• **WORK TASK**
Search the data for the word "none" and copy every line that contains it.

== DATASET RECORDS ==

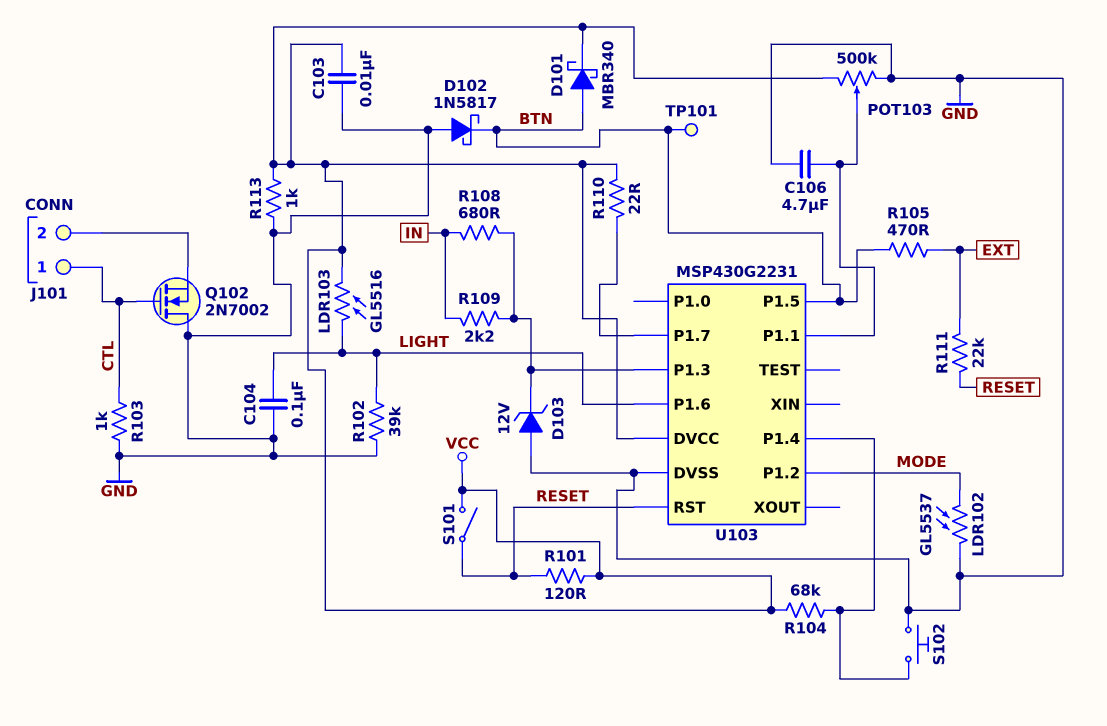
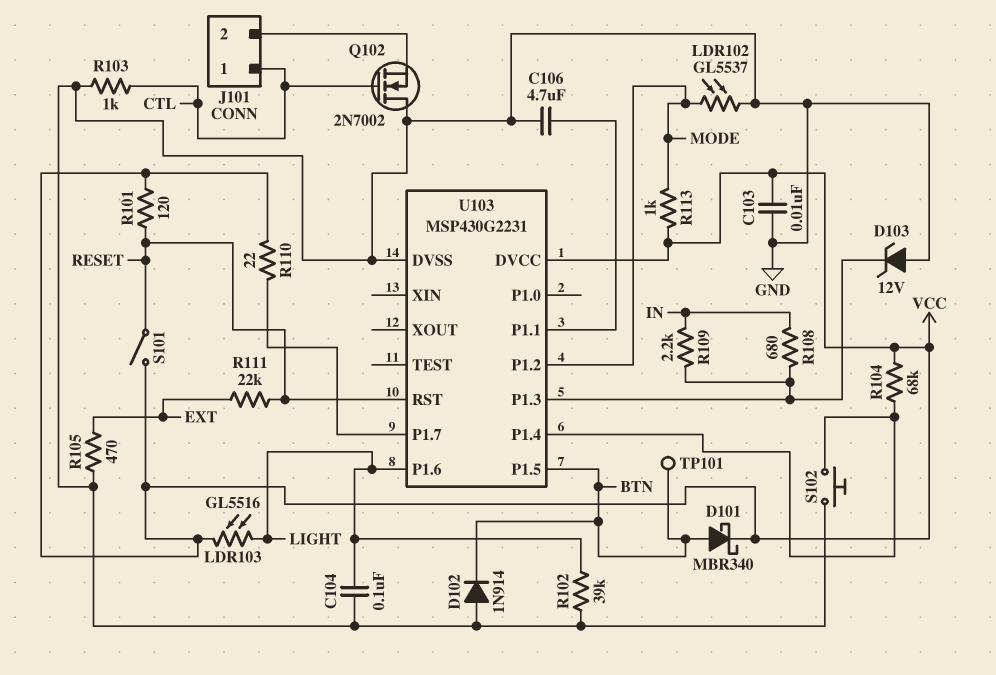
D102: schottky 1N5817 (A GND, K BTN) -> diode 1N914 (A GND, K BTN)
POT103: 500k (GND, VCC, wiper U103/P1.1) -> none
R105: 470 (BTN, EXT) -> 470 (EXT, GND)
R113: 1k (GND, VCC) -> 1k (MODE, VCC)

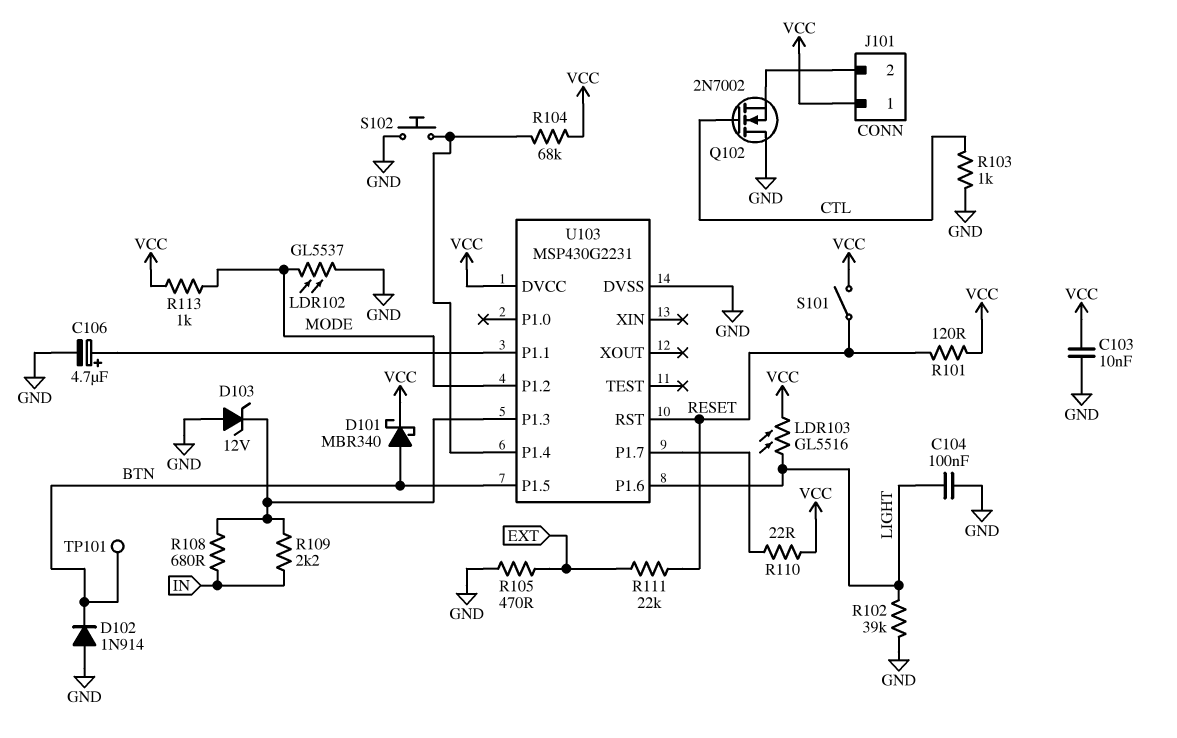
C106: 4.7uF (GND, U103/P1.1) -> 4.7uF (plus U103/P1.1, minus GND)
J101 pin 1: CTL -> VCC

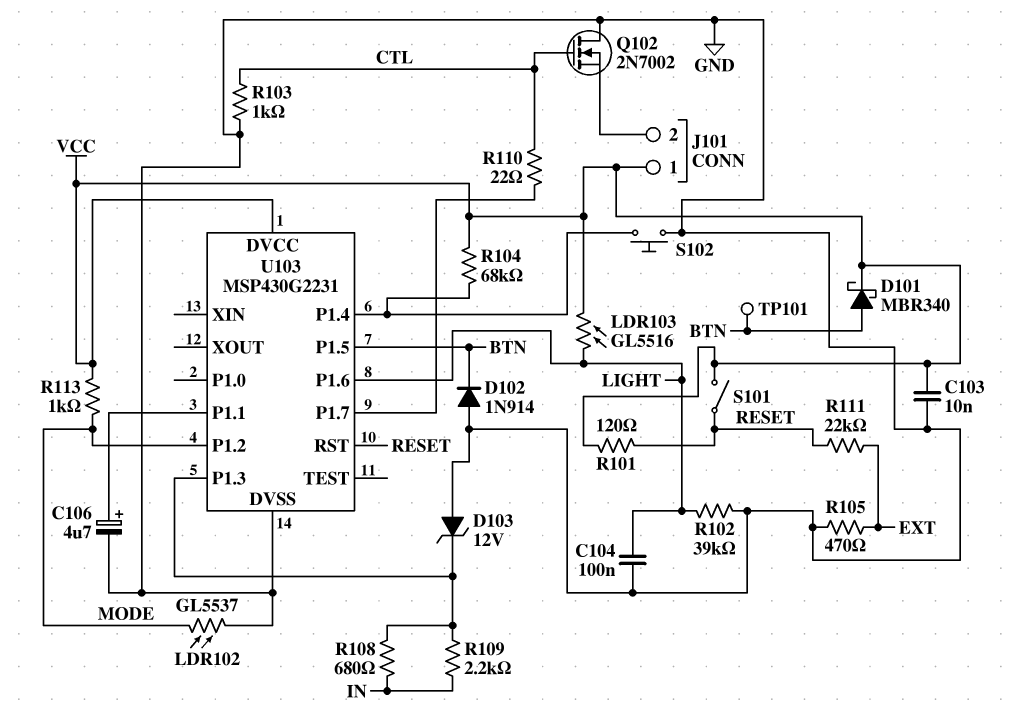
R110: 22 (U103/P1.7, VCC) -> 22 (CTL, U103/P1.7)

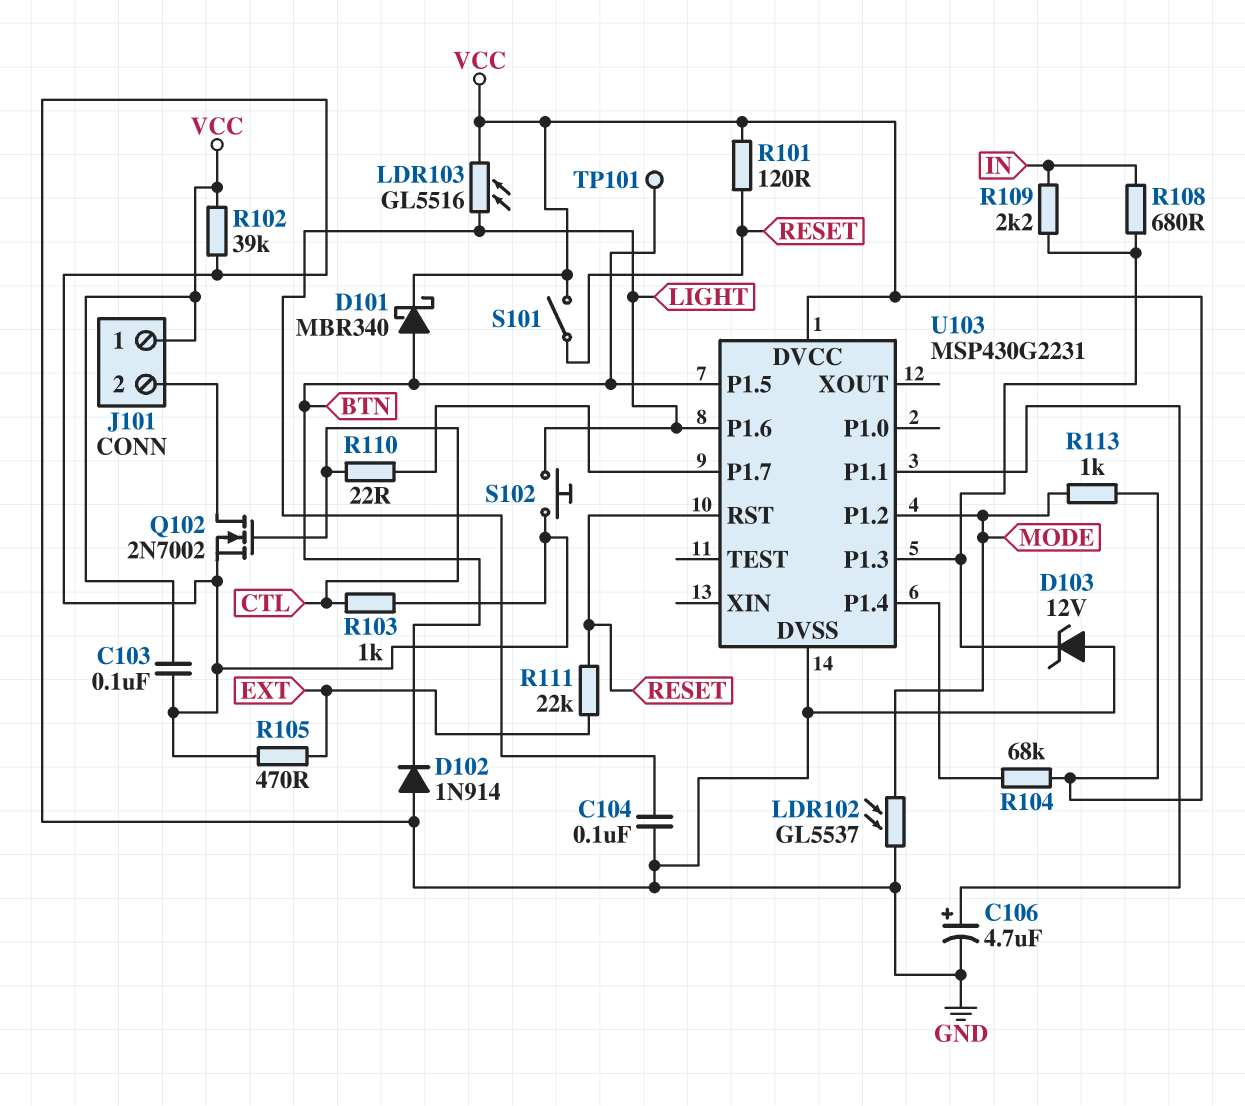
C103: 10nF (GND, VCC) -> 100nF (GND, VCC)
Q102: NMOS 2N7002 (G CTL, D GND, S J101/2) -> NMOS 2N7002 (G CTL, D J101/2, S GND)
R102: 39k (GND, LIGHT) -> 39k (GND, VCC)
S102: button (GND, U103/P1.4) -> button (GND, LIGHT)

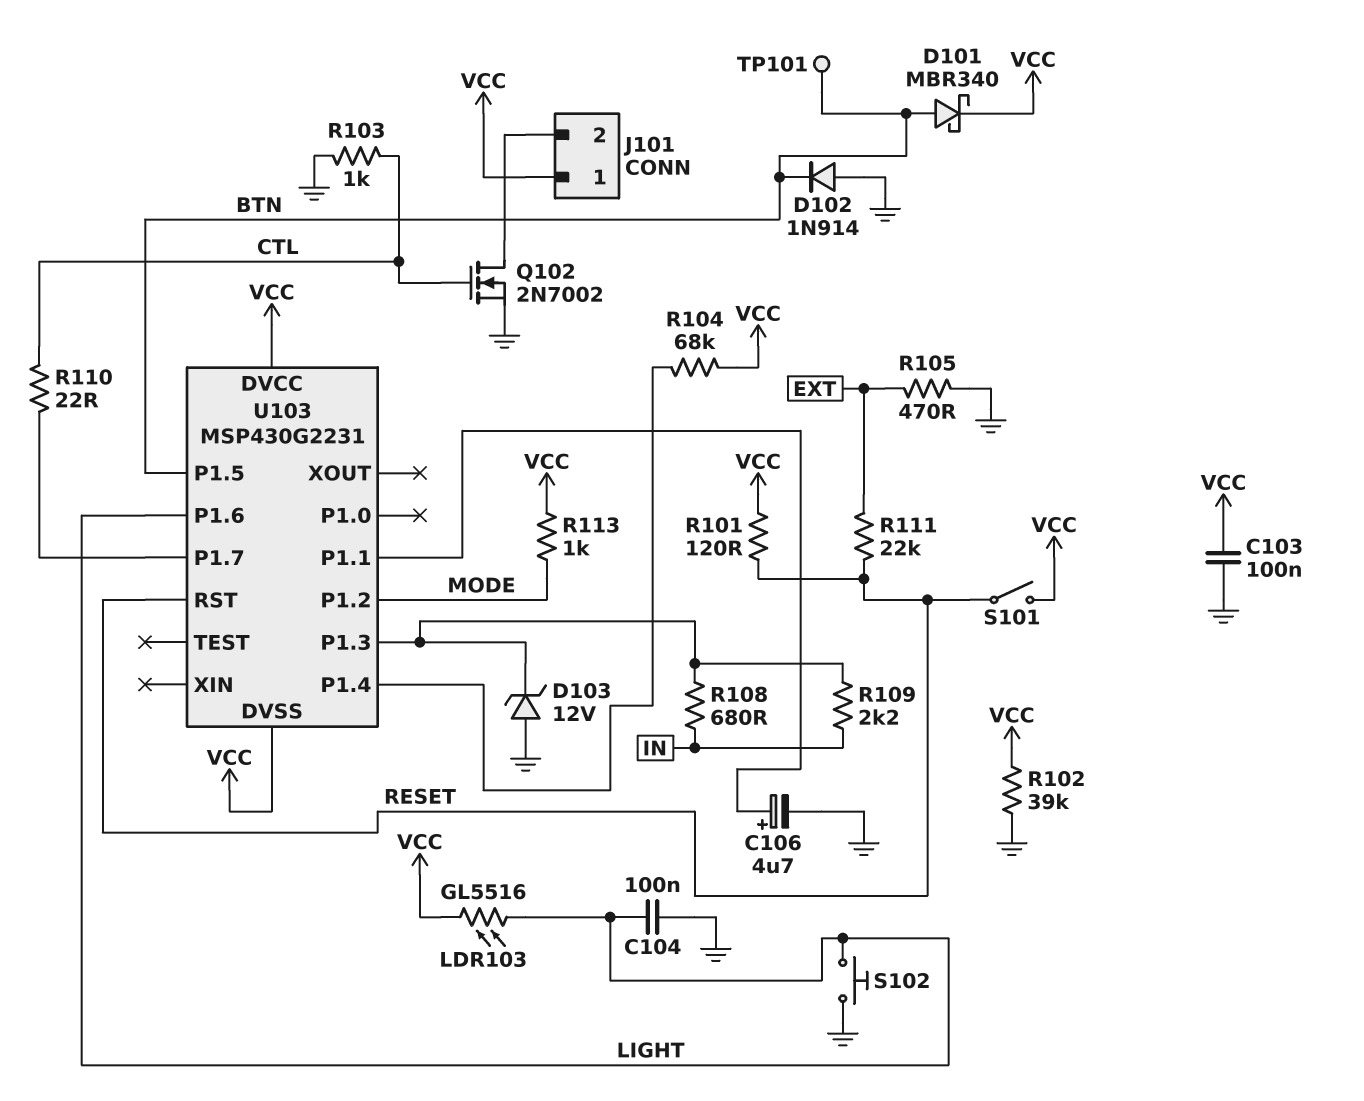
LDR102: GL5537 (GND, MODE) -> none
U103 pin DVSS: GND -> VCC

===
== DATASET RECORDS ==

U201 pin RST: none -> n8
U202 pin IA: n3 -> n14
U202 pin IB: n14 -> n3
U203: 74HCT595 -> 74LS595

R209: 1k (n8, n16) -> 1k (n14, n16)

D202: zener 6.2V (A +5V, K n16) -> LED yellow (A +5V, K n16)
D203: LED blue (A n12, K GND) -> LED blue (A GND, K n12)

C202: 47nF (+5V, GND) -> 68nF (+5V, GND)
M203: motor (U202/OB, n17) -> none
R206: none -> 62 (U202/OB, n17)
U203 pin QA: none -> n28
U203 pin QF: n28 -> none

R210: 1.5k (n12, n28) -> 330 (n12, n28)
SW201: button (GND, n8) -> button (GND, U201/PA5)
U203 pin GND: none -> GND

===
== DATASET RECORDS ==

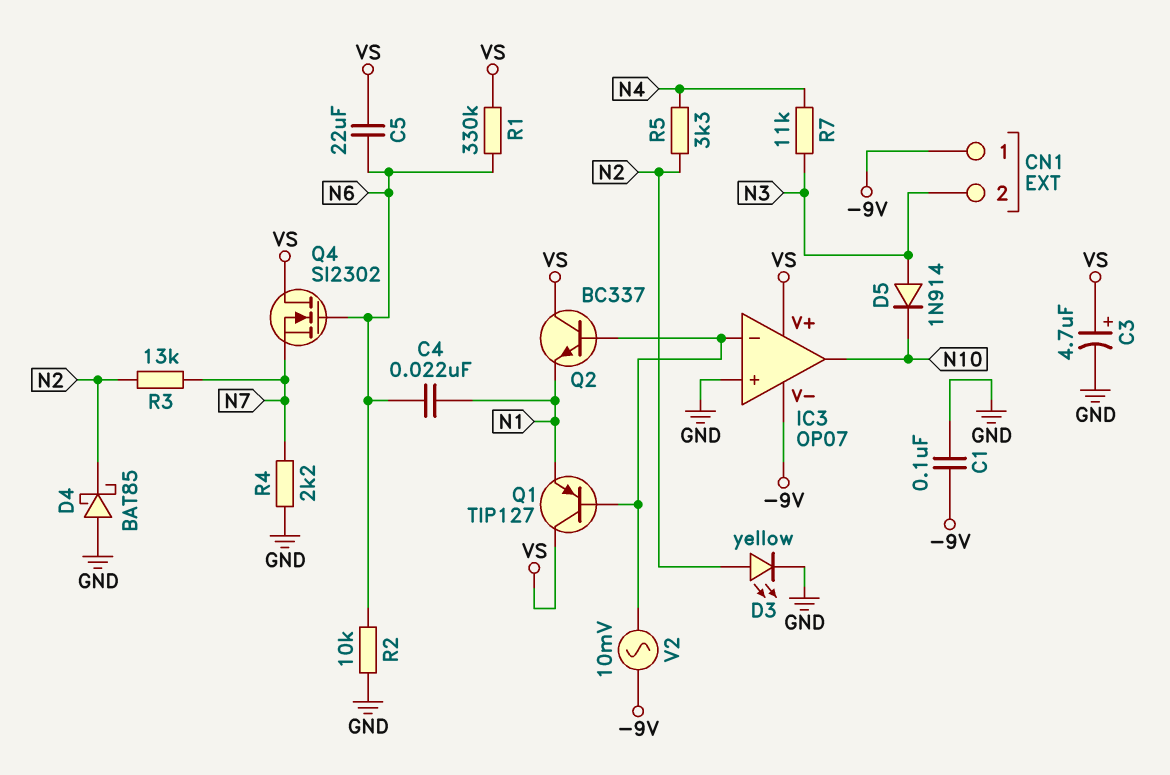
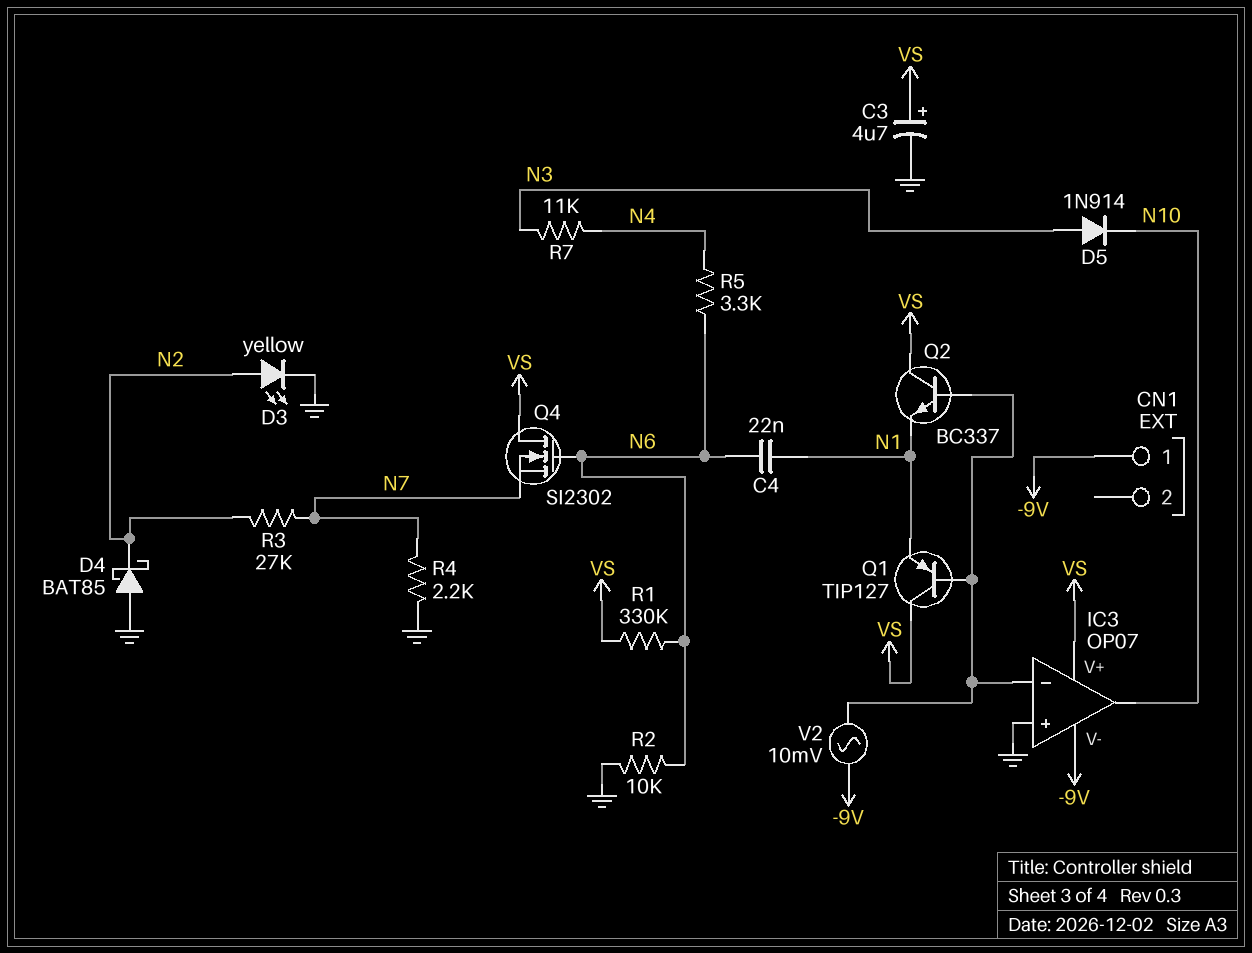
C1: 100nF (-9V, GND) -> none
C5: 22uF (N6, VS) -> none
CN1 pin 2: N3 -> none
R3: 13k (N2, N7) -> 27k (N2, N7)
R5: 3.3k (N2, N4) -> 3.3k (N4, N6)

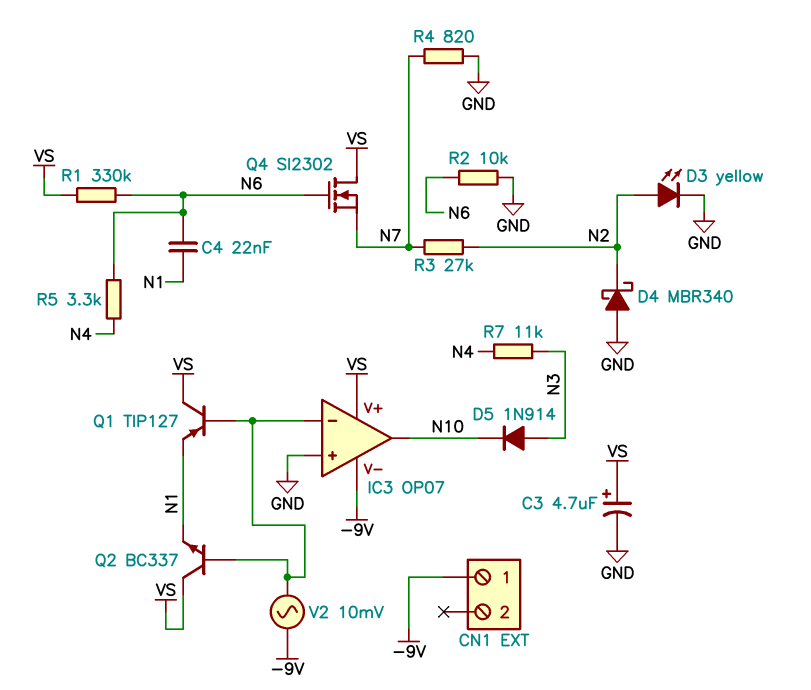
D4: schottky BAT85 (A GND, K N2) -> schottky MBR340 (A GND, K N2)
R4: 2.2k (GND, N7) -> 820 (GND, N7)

===

• **EXERCISE OUTPUT**
POT103: 500k (GND, VCC, wiper U103/P1.1) -> none
LDR102: GL5537 (GND, MODE) -> none
U201 pin RST: none -> n8
M203: motor (U202/OB, n17) -> none
R206: none -> 62 (U202/OB, n17)
U203 pin QA: none -> n28
U203 pin QF: n28 -> none
U203 pin GND: none -> GND
C1: 100nF (-9V, GND) -> none
C5: 22uF (N6, VS) -> none
CN1 pin 2: N3 -> none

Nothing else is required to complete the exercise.